— WORK ITEM —
Skipping all images, output the listing word for word.
++++
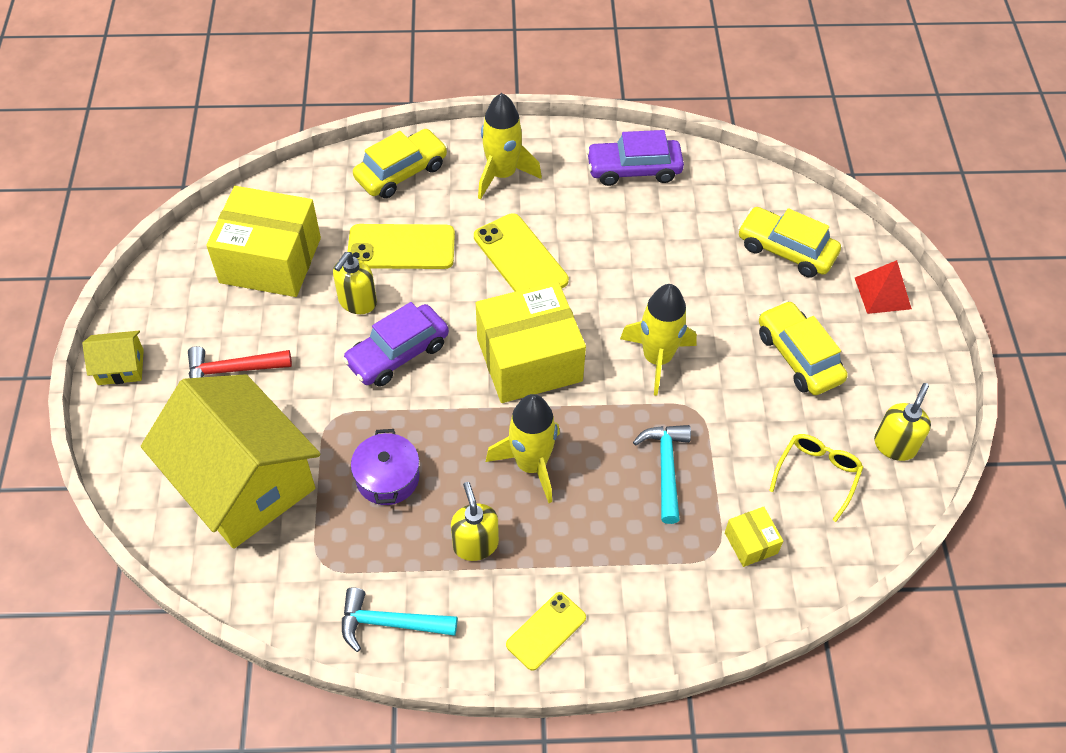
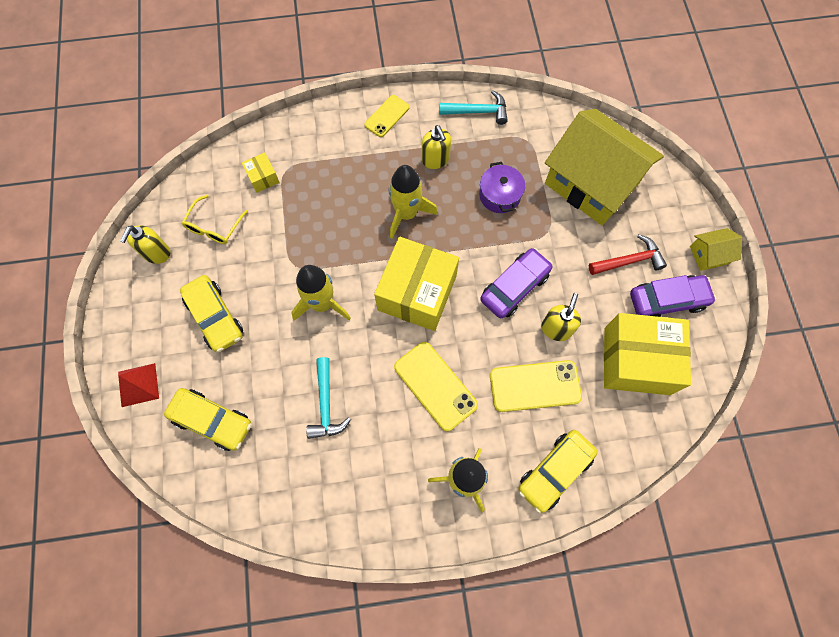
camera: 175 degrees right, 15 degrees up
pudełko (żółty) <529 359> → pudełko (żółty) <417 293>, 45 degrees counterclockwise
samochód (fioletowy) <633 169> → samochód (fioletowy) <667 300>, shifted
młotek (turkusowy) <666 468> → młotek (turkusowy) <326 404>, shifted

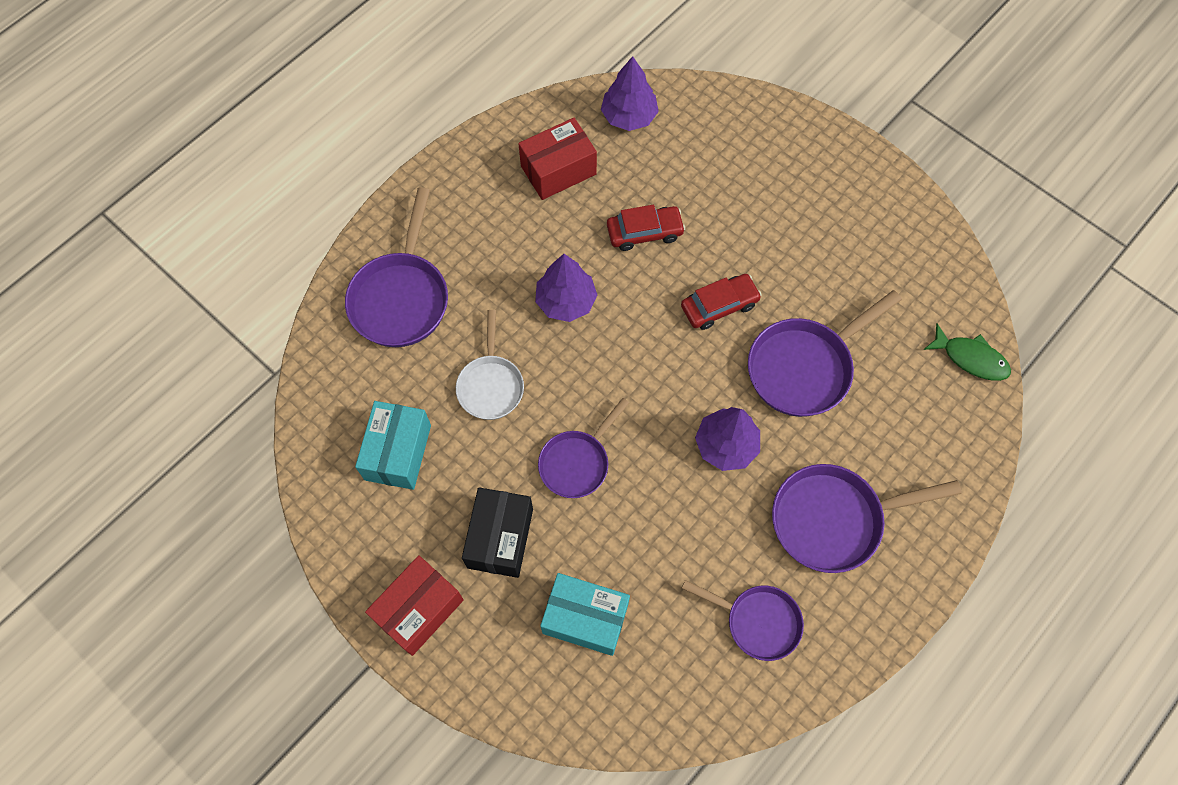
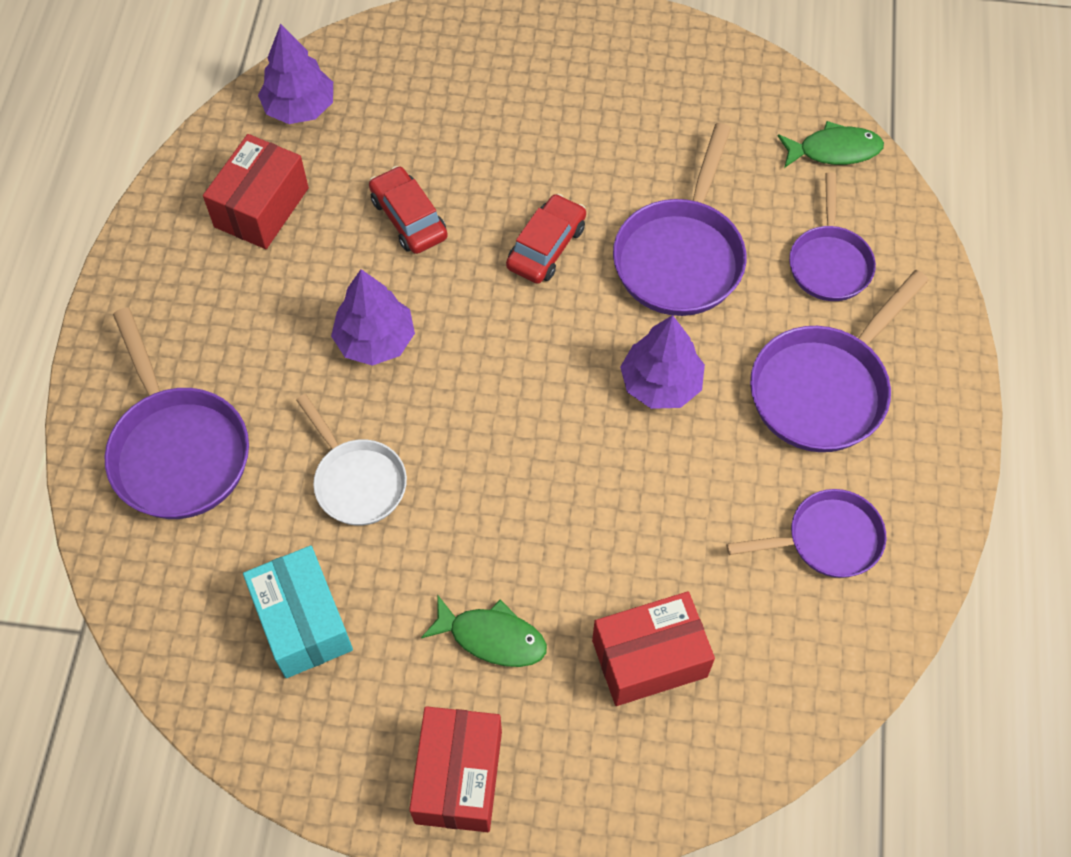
camera: 35 degrees left, 5 degrees down
pudełko (czarny) <500 538> → ryba (zielony) <492 637>
patelnia (fioletowy) <577 462> → patelnia (fioletowy) <829 263>, shifted
pudełko (turkusowy) <585 618> → pudełko (czerwony) <649 658>
samochód (czerwony) <644 232> → samochód (czerwony) <409 218>, 75 degrees counterclockwise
++++
— RESPONSE BOX —
camera: 175 degrees right, 15 degrees up
pudełko (żółty) <529 359> → pudełko (żółty) <417 293>, 45 degrees counterclockwise
samochód (fioletowy) <633 169> → samochód (fioletowy) <667 300>, shifted
młotek (turkusowy) <666 468> → młotek (turkusowy) <326 404>, shifted

camera: 35 degrees left, 5 degrees down
pudełko (czarny) <500 538> → ryba (zielony) <492 637>
patelnia (fioletowy) <577 462> → patelnia (fioletowy) <829 263>, shifted
pudełko (turkusowy) <585 618> → pudełko (czerwony) <649 658>
samochód (czerwony) <644 232> → samochód (czerwony) <409 218>, 75 degrees counterclockwise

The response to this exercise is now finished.